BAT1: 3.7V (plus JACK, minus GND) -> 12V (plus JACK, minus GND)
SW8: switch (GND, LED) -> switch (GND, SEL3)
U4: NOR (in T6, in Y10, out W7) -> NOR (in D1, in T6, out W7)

━━━━━━━━━━━━━━━━━━━━

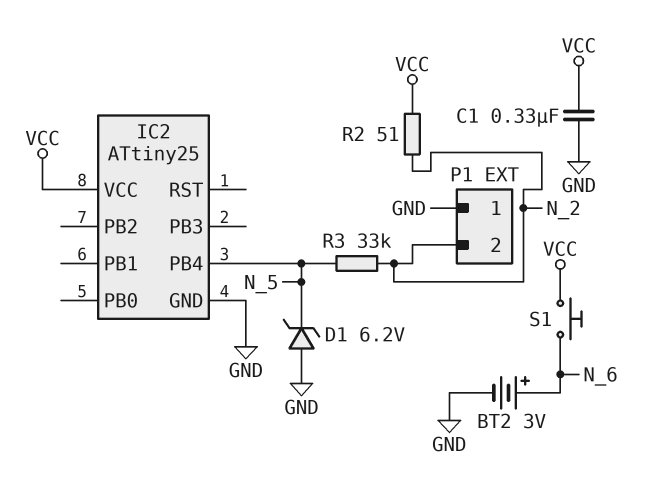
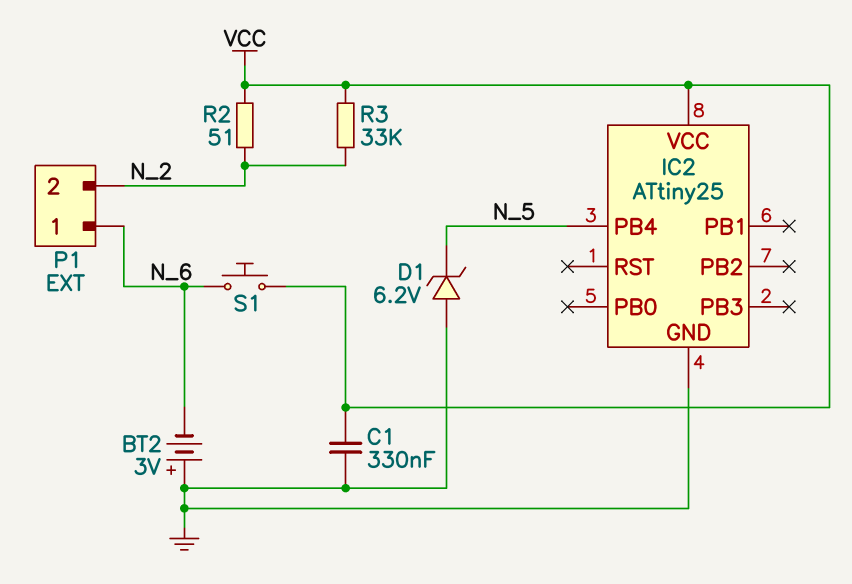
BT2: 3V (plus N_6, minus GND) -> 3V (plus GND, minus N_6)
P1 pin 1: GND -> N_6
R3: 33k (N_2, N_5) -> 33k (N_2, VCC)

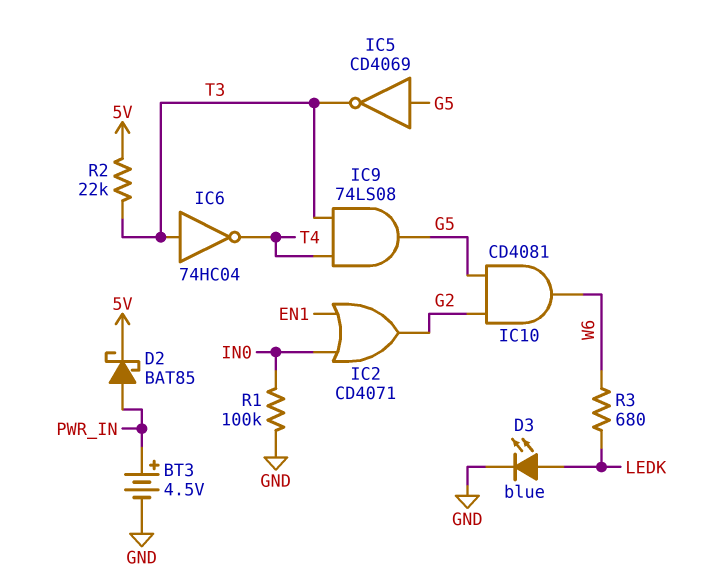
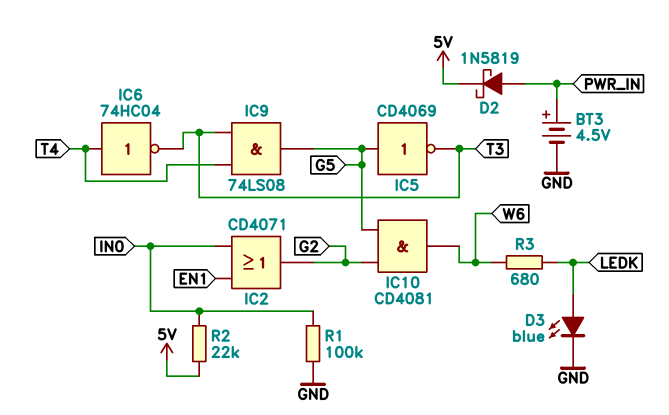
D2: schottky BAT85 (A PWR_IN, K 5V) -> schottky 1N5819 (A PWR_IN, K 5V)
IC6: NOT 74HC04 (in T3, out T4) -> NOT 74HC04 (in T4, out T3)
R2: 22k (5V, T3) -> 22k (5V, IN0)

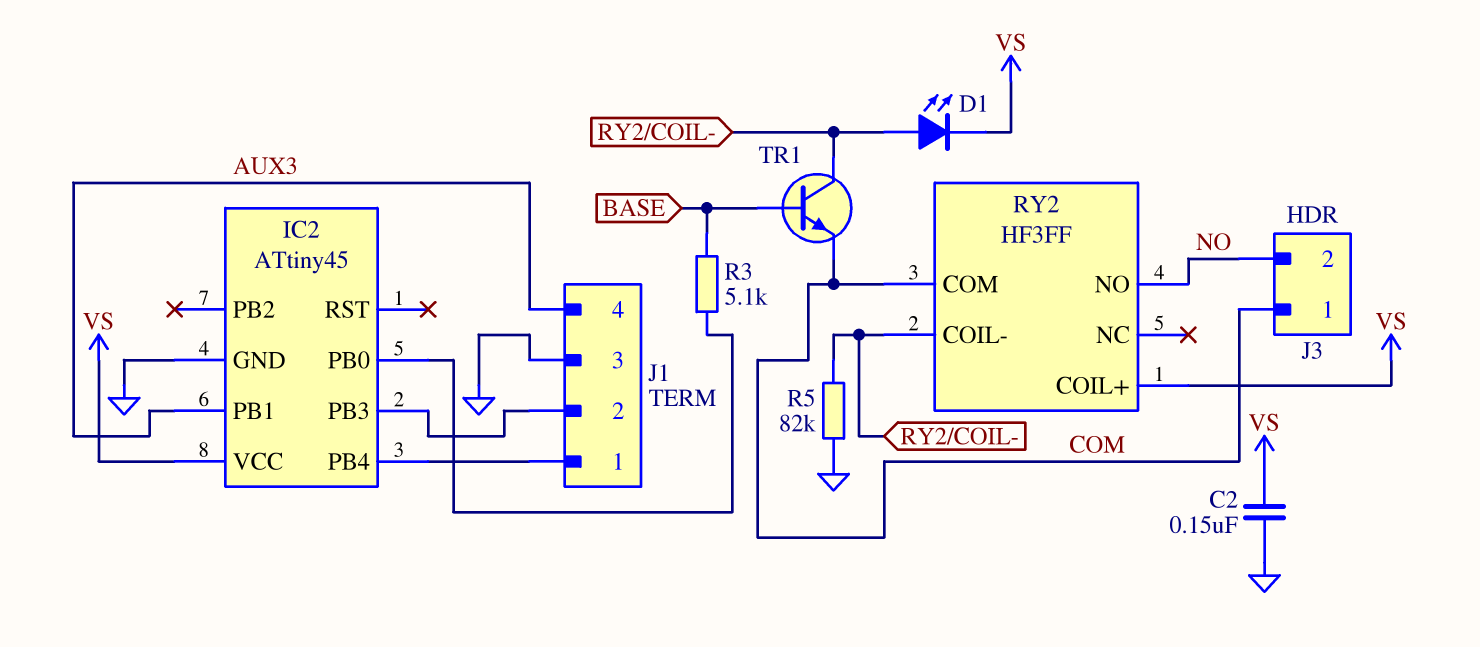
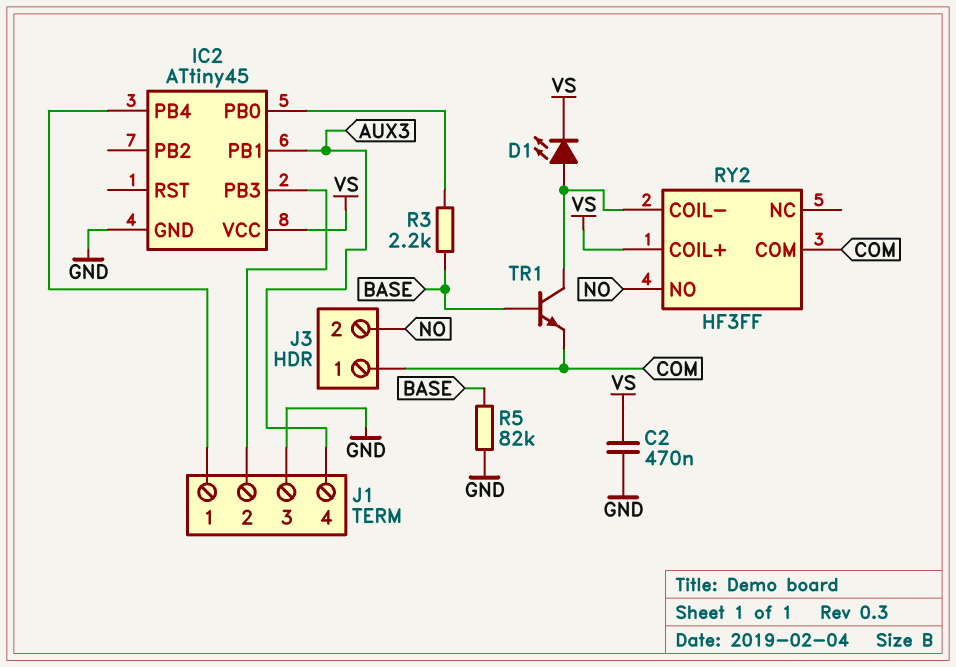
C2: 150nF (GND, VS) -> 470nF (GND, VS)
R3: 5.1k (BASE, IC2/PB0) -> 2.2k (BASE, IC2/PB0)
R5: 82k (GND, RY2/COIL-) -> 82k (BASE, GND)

━━━━━━━━━━━━━━━━━━━━

▸ **Work order**
Out of the listing above, reproduce exactly the lines from the one with "BAT1: 3.7V (plus" up to and including the one with "U4: NOR (in".

▸ **Task response**
BAT1: 3.7V (plus JACK, minus GND) -> 12V (plus JACK, minus GND)
SW8: switch (GND, LED) -> switch (GND, SEL3)
U4: NOR (in T6, in Y10, out W7) -> NOR (in D1, in T6, out W7)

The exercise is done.